» Problem statement
Give again the line that contains "gray ellipse: (55, 43) -> (74, 122), moved" and every line after it to the end of the records. Keep them exactly as they are and add nothing.

» Data extract
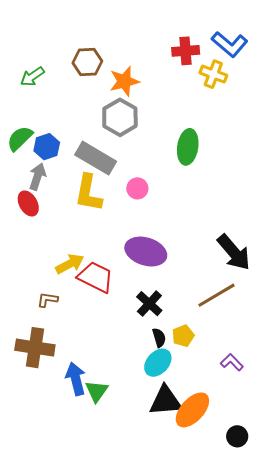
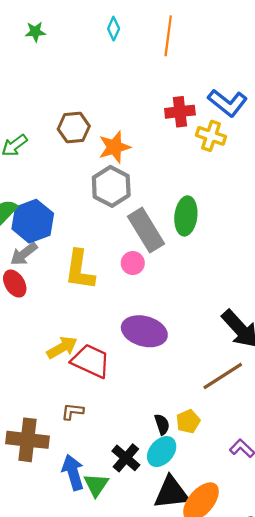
blue hexagon: (47, 147) -> (33, 221), size x1.5
gray rectangle: (96, 158) -> (146, 230), moved, turned 30
gray arrow: (37, 177) -> (24, 254), turned -144
brown L-shape: (47, 300) -> (72, 411), moved
black cross: (149, 304) -> (126, 458), moved

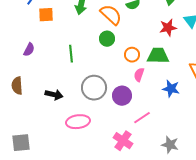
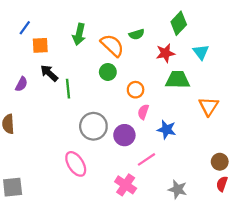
red star: (168, 28) -> (165, 53), moved
green trapezoid: (158, 56) -> (178, 80), moved
blue star: (171, 89) -> (167, 130), moved
black arrow: (54, 95) -> (49, 73), moved, turned -150
pink ellipse: (78, 122) -> (76, 164), turned 65

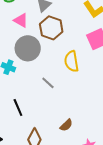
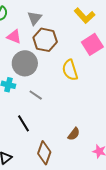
gray line: (48, 83) -> (36, 95), moved

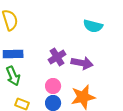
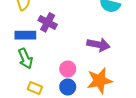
purple cross: (57, 57) -> (48, 22), moved, turned -30

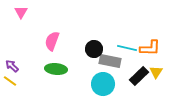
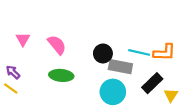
pink triangle: (21, 12) -> (23, 39), moved
pink semicircle: (52, 41) -> (57, 45), turned 120
yellow triangle: (156, 72) -> (171, 95), moved

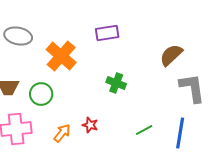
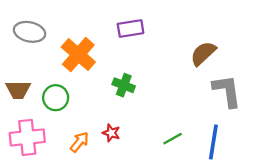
green cross: (116, 83) -> (124, 85), moved

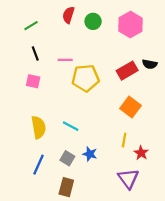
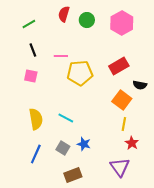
black semicircle: (150, 64) -> (140, 85), moved
yellow line: (124, 140) -> (124, 124), moved
brown rectangle: (66, 187) -> (73, 175), moved, turned 54

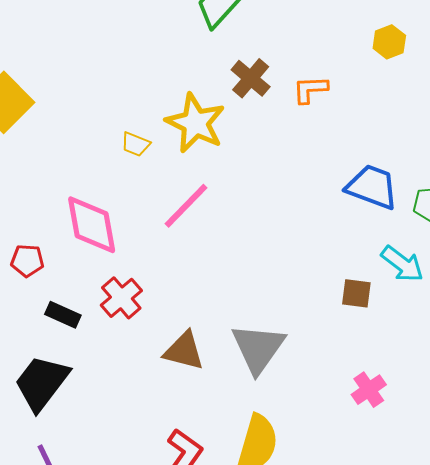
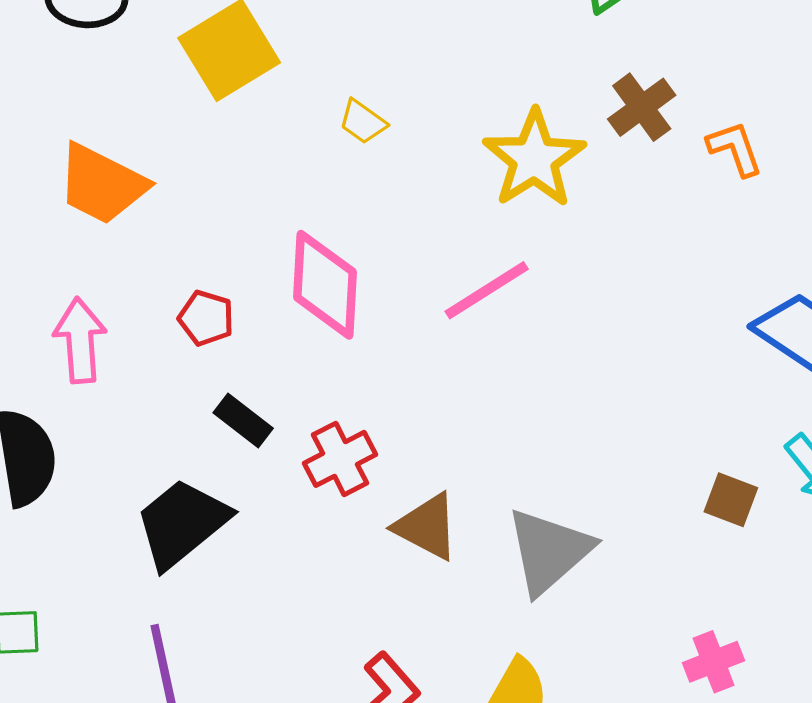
orange L-shape: (310, 89) -> (735, 149), turned 60
yellow trapezoid: (135, 144) -> (363, 122), moved
red cross: (121, 298) -> (340, 459), moved

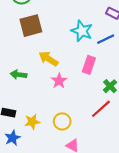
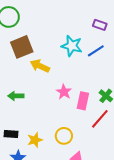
yellow arrow: (48, 59) -> (40, 66), moved
pink rectangle: (89, 65) -> (83, 101), moved
pink star: (59, 81) -> (64, 92), moved

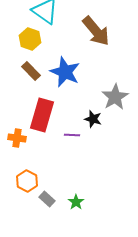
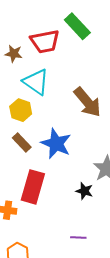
purple line: (72, 135) -> (78, 237), moved

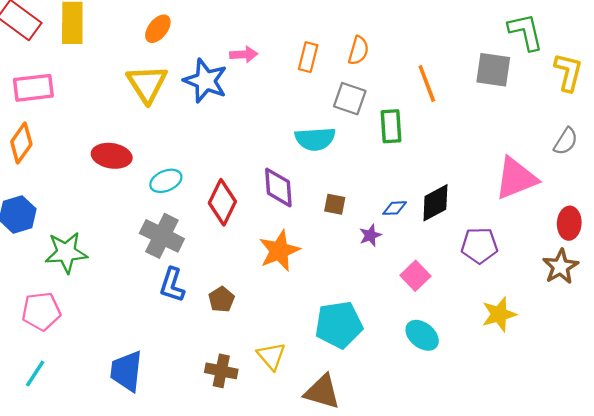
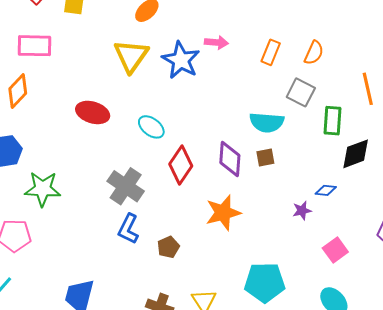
cyan ellipse: (166, 181) -> (151, 127), moved, turned 52
black diamond: (435, 203) -> (356, 154), moved
brown square: (335, 204) -> (265, 157), moved, turned -30

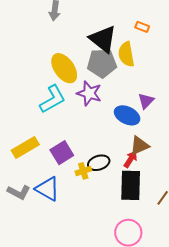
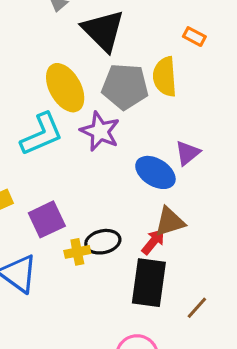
black triangle: (103, 39) -> (103, 31), moved

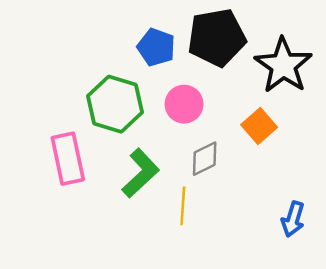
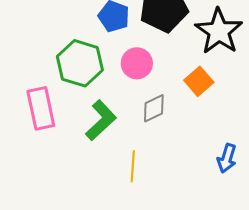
yellow line: (183, 206) -> (133, 166), moved

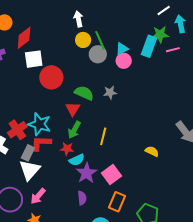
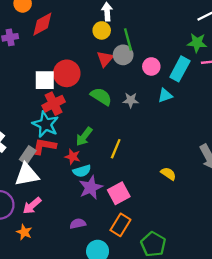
yellow circle: (83, 40) -> (102, 30), moved
cyan rectangle: (149, 46) -> (180, 69), moved
cyan triangle: (122, 49) -> (165, 95), moved
white square: (34, 59) -> (45, 80), moved
red triangle: (73, 109) -> (105, 59), moved
red cross: (17, 130) -> (54, 104), moved
white triangle: (30, 170) -> (27, 175), turned 30
purple semicircle: (82, 198) -> (78, 224), moved, turned -104

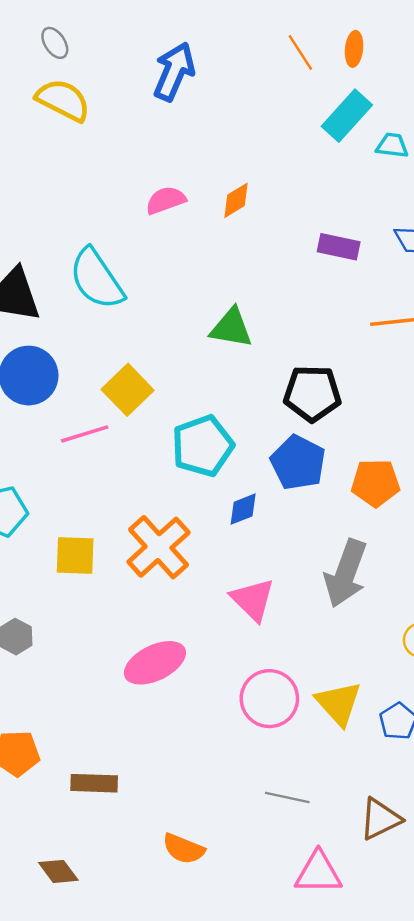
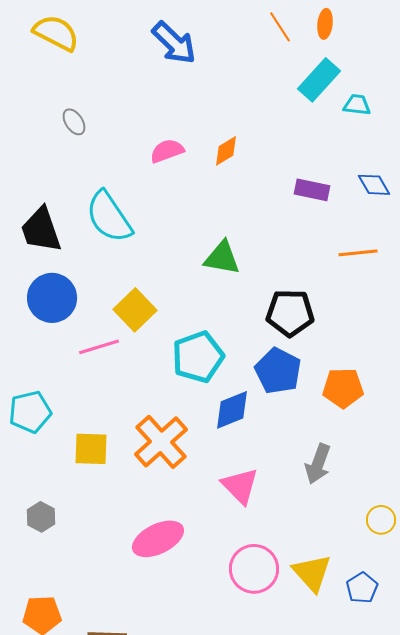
gray ellipse: (55, 43) -> (74, 122), moved
blue arrow: (174, 72) -> (174, 43), turned 111
yellow semicircle: (63, 100) -> (56, 33), moved
blue diamond: (243, 509) -> (232, 410), size x1.4
gray arrow: (346, 573) -> (318, 464), size x0.7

» Solved problem
gray ellipse: (55, 43) -> (74, 122), moved
blue arrow: (174, 72) -> (174, 43), turned 111
yellow semicircle: (63, 100) -> (56, 33), moved
blue diamond: (243, 509) -> (232, 410), size x1.4
gray arrow: (346, 573) -> (318, 464), size x0.7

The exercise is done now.